* Exercise prompt
Once the line with "R22: none -> 1.5k (N27, VA)" is found in the data, output it and each following line exactly, up to and including the line with "U1: NOR 74LS02", and nothing before or after.

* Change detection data
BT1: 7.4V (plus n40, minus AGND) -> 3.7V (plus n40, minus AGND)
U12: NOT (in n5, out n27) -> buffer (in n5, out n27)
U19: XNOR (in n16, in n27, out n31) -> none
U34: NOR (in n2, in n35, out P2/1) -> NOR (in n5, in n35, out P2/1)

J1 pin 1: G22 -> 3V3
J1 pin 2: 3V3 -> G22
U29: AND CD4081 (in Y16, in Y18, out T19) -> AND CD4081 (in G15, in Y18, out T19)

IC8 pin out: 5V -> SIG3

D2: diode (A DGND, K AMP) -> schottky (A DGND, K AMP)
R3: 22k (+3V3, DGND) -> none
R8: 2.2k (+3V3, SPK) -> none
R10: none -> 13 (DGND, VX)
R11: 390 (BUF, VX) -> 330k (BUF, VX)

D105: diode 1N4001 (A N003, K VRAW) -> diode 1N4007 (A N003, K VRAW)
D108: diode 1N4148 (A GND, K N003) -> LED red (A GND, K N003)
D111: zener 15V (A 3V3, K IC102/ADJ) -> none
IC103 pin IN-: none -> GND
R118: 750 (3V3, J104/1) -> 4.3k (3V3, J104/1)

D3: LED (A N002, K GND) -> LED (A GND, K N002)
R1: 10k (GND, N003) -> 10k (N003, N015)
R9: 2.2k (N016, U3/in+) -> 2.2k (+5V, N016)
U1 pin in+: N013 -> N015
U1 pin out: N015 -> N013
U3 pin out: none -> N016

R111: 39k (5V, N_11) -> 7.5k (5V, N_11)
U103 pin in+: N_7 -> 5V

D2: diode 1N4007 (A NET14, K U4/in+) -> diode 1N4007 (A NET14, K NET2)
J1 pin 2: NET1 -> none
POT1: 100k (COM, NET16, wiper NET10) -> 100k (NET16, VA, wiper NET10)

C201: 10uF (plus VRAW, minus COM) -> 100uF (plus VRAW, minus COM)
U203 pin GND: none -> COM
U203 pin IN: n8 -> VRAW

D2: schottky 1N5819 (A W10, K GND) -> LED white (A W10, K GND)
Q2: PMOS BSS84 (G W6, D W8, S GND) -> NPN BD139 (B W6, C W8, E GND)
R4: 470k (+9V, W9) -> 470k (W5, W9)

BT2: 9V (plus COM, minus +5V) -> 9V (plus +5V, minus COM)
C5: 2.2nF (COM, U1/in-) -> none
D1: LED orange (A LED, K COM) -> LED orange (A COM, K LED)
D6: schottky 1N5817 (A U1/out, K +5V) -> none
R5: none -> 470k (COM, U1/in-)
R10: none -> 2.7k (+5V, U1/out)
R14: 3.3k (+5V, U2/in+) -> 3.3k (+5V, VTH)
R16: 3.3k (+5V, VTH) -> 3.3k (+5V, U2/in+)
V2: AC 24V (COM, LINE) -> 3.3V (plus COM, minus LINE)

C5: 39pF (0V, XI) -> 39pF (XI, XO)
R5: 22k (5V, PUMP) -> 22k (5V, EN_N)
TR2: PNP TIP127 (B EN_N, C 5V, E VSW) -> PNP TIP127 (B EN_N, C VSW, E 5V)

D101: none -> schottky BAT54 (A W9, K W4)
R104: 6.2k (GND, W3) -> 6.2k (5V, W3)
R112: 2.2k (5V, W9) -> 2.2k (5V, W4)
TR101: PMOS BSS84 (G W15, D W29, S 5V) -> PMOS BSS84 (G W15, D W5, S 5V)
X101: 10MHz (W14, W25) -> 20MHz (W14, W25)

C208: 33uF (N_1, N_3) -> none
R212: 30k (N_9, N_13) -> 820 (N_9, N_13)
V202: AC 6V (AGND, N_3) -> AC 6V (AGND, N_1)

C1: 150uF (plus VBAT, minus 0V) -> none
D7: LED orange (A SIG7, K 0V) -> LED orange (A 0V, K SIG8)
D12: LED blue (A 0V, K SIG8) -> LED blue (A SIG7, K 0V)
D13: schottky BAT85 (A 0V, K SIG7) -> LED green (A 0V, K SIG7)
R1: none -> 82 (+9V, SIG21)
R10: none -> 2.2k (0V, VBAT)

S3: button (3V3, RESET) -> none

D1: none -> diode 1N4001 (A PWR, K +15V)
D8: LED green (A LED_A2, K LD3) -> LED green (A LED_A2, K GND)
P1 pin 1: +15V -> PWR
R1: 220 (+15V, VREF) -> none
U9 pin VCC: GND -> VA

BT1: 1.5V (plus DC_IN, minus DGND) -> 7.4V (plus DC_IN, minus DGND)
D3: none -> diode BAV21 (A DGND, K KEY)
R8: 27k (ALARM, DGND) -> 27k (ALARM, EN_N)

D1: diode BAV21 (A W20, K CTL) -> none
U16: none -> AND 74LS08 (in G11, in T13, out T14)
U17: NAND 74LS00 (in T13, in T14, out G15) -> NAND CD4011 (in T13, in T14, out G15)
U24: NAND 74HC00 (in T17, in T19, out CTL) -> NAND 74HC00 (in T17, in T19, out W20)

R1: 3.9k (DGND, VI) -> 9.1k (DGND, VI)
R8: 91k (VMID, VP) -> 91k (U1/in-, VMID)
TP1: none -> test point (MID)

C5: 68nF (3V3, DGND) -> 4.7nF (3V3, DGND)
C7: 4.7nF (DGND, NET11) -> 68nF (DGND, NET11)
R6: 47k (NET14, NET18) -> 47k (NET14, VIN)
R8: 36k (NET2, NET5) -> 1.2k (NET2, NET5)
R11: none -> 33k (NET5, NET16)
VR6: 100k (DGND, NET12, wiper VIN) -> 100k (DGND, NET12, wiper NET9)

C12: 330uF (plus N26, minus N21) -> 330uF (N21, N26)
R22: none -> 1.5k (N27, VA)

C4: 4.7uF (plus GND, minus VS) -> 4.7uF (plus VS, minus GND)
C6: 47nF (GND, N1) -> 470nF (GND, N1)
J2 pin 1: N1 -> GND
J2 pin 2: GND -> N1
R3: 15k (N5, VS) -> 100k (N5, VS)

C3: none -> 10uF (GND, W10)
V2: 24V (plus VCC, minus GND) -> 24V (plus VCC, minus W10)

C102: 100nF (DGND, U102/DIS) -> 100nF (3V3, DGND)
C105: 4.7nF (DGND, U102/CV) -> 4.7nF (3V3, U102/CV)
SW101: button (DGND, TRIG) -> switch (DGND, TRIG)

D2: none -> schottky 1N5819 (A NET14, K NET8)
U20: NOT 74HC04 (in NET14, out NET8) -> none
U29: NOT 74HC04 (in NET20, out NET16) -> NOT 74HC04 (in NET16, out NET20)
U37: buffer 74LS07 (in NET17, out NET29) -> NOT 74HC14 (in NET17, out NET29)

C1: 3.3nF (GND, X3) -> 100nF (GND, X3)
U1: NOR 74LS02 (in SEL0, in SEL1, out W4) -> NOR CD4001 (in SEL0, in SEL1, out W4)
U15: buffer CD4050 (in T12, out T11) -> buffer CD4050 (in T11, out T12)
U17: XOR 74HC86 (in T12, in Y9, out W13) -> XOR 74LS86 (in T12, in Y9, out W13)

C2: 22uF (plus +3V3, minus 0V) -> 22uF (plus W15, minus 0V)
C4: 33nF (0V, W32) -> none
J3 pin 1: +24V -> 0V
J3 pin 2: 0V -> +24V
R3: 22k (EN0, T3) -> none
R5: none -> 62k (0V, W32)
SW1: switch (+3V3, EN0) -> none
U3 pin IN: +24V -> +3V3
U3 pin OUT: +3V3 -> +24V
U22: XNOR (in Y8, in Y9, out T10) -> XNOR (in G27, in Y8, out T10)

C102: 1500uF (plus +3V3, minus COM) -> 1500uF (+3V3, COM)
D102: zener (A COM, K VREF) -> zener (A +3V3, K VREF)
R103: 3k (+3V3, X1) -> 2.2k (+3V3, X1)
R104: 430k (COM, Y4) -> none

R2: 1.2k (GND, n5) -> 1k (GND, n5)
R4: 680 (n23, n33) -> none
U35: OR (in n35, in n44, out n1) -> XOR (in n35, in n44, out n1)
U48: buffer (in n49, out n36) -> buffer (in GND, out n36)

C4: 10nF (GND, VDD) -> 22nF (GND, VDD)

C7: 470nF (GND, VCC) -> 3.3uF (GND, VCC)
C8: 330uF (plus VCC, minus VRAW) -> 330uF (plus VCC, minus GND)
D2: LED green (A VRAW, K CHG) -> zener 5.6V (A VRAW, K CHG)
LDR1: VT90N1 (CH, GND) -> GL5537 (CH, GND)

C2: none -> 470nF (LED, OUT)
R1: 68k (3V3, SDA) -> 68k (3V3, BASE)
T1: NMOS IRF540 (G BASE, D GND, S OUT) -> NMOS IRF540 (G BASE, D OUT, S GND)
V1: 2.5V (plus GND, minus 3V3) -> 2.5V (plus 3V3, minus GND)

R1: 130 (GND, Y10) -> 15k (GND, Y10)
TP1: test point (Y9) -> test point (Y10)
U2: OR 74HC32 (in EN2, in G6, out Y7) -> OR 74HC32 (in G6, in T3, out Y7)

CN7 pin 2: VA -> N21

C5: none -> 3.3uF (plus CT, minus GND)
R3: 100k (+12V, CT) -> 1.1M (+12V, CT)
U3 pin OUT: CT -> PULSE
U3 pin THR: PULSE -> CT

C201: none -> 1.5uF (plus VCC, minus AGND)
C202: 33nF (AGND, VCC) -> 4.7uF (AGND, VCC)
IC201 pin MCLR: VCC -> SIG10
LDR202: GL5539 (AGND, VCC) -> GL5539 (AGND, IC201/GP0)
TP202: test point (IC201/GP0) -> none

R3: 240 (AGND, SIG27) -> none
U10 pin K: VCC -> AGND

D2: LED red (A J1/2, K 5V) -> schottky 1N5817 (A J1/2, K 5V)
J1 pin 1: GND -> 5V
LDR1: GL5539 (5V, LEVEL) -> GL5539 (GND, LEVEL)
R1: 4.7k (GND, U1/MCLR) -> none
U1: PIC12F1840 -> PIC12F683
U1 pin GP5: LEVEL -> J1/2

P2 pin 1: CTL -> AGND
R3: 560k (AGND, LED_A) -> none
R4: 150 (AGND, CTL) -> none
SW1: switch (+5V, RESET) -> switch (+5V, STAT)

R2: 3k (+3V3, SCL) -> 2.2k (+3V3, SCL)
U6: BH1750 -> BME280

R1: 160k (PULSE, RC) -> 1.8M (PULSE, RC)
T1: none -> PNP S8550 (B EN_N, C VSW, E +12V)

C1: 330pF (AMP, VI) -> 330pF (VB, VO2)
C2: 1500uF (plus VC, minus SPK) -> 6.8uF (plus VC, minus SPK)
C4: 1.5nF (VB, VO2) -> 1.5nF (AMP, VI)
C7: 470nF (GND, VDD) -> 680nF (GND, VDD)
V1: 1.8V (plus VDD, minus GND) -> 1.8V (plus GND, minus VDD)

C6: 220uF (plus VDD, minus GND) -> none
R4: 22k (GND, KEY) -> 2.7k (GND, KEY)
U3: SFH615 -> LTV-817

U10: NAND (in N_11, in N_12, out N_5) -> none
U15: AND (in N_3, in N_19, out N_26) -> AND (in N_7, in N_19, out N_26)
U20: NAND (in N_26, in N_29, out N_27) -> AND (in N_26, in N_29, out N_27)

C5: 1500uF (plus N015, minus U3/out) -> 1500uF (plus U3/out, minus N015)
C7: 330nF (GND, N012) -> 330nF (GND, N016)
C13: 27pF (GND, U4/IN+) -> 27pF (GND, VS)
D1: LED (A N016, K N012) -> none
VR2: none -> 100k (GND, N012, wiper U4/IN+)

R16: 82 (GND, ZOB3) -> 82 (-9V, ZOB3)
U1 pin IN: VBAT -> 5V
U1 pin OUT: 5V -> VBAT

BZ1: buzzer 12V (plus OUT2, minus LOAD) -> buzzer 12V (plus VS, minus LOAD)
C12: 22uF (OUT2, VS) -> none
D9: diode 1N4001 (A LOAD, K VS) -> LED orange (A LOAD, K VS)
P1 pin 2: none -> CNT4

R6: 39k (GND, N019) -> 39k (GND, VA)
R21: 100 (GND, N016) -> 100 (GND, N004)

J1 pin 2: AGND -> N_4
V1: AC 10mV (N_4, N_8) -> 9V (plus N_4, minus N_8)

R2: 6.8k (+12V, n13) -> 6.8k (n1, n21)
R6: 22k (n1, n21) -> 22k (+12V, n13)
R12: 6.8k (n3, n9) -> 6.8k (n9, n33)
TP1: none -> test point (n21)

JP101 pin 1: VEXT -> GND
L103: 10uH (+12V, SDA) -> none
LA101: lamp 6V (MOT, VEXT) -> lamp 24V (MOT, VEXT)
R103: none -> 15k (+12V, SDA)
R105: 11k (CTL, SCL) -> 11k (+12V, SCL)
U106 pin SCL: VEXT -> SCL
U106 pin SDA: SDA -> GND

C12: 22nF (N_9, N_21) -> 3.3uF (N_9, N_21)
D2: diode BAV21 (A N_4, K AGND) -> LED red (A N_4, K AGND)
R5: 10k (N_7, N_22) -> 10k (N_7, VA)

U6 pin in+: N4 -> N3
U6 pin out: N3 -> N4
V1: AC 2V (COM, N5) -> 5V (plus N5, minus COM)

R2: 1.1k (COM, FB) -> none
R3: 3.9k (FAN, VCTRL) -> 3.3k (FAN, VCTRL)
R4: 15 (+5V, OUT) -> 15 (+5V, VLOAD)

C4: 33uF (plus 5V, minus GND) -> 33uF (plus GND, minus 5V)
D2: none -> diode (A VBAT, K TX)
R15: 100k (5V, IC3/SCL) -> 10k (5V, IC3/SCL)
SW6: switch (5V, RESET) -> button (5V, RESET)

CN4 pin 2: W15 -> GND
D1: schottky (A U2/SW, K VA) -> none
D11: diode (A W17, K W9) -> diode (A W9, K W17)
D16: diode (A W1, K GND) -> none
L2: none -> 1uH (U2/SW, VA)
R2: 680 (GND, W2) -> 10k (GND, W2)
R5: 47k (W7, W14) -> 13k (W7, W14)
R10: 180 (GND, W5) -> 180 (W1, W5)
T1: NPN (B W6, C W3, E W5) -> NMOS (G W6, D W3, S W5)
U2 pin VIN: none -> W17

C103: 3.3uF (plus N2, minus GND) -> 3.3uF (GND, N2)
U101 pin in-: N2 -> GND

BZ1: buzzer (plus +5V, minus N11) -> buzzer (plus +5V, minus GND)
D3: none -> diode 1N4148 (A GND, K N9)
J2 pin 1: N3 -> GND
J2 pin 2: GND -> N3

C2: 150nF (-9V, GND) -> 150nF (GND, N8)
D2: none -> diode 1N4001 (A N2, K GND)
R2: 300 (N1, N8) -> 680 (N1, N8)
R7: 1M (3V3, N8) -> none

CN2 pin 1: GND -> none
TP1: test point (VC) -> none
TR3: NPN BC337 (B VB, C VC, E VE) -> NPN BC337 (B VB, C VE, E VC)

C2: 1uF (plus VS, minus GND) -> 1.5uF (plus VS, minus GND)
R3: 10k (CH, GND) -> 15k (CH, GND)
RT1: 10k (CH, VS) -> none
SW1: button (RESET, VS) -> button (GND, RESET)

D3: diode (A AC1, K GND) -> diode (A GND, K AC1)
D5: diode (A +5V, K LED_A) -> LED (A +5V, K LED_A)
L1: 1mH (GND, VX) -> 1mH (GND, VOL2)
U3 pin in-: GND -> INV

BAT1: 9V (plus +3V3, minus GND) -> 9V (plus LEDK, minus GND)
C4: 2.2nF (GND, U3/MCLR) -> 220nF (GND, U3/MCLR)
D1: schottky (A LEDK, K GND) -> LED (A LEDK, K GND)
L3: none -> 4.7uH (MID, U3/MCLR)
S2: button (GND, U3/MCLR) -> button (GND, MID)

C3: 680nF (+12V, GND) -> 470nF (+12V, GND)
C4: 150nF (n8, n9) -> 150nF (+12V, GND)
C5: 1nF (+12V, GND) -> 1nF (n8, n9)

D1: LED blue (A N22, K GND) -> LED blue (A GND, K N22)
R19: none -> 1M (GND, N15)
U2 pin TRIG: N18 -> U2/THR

* Response for this exercise
R22: none -> 1.5k (N27, VA)

C4: 4.7uF (plus GND, minus VS) -> 4.7uF (plus VS, minus GND)
C6: 47nF (GND, N1) -> 470nF (GND, N1)
J2 pin 1: N1 -> GND
J2 pin 2: GND -> N1
R3: 15k (N5, VS) -> 100k (N5, VS)

C3: none -> 10uF (GND, W10)
V2: 24V (plus VCC, minus GND) -> 24V (plus VCC, minus W10)

C102: 100nF (DGND, U102/DIS) -> 100nF (3V3, DGND)
C105: 4.7nF (DGND, U102/CV) -> 4.7nF (3V3, U102/CV)
SW101: button (DGND, TRIG) -> switch (DGND, TRIG)

D2: none -> schottky 1N5819 (A NET14, K NET8)
U20: NOT 74HC04 (in NET14, out NET8) -> none
U29: NOT 74HC04 (in NET20, out NET16) -> NOT 74HC04 (in NET16, out NET20)
U37: buffer 74LS07 (in NET17, out NET29) -> NOT 74HC14 (in NET17, out NET29)

C1: 3.3nF (GND, X3) -> 100nF (GND, X3)
U1: NOR 74LS02 (in SEL0, in SEL1, out W4) -> NOR CD4001 (in SEL0, in SEL1, out W4)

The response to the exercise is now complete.